:: Data supplied ::

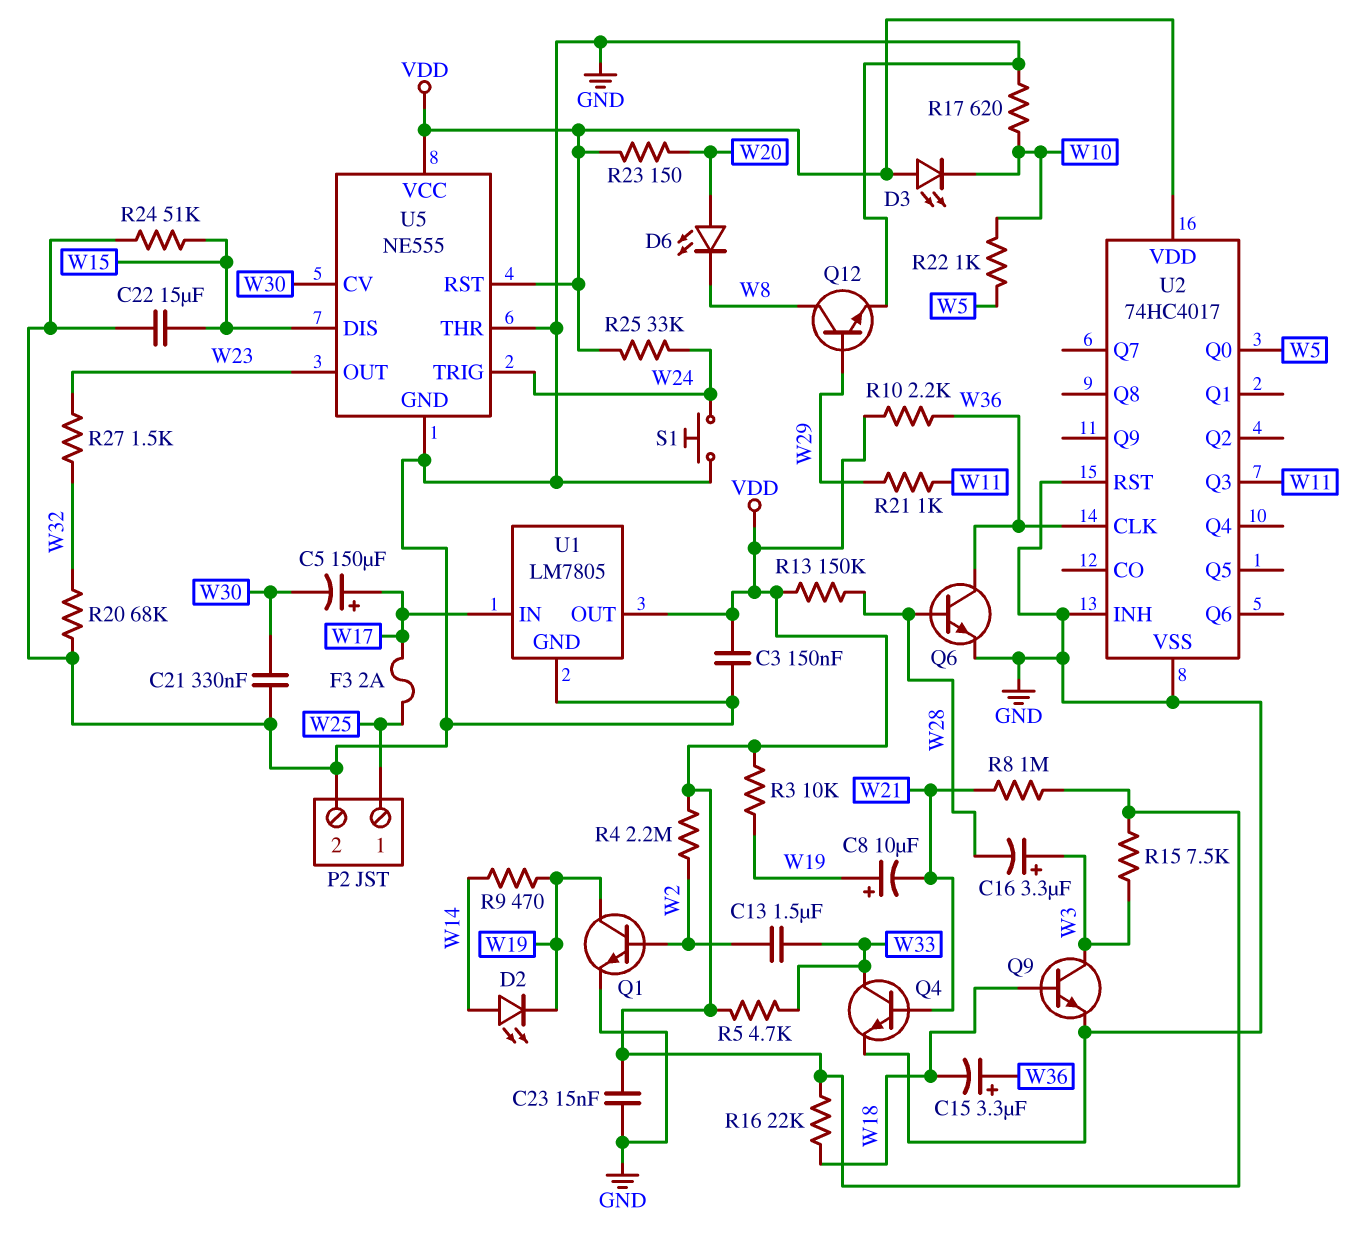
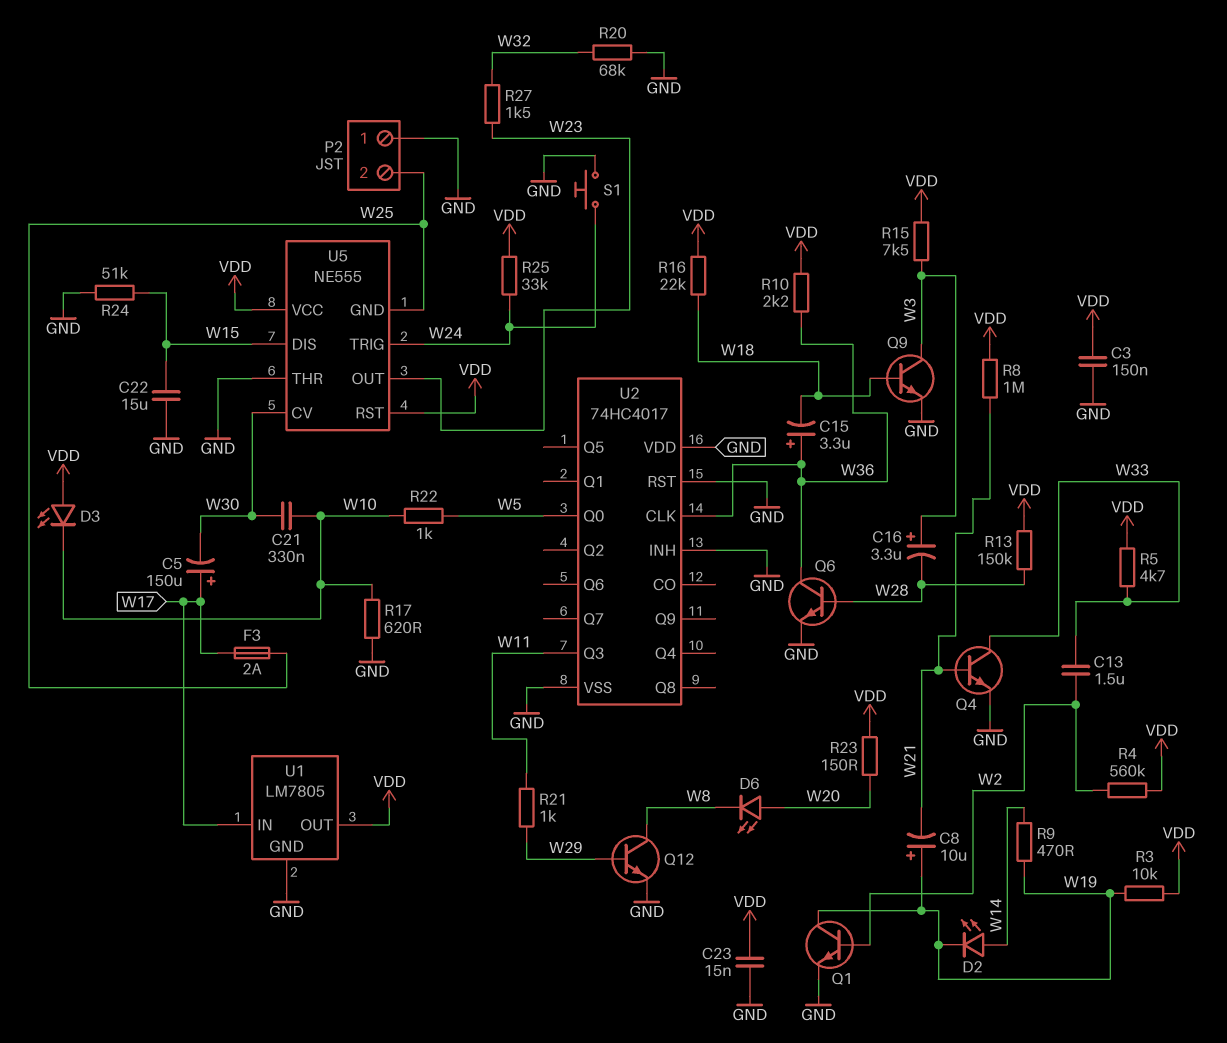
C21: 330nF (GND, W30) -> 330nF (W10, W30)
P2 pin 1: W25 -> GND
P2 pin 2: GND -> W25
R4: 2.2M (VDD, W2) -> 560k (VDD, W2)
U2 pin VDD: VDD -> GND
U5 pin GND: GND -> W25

:::

- [Task requirements]:
What you give back should be the lines from the one with "R4: 2.2M (VDD, W2) -> 560k (VDD, W2)" to the end of the data, copied exactly, both ends included.

- [Reply]:
R4: 2.2M (VDD, W2) -> 560k (VDD, W2)
U2 pin VDD: VDD -> GND
U5 pin GND: GND -> W25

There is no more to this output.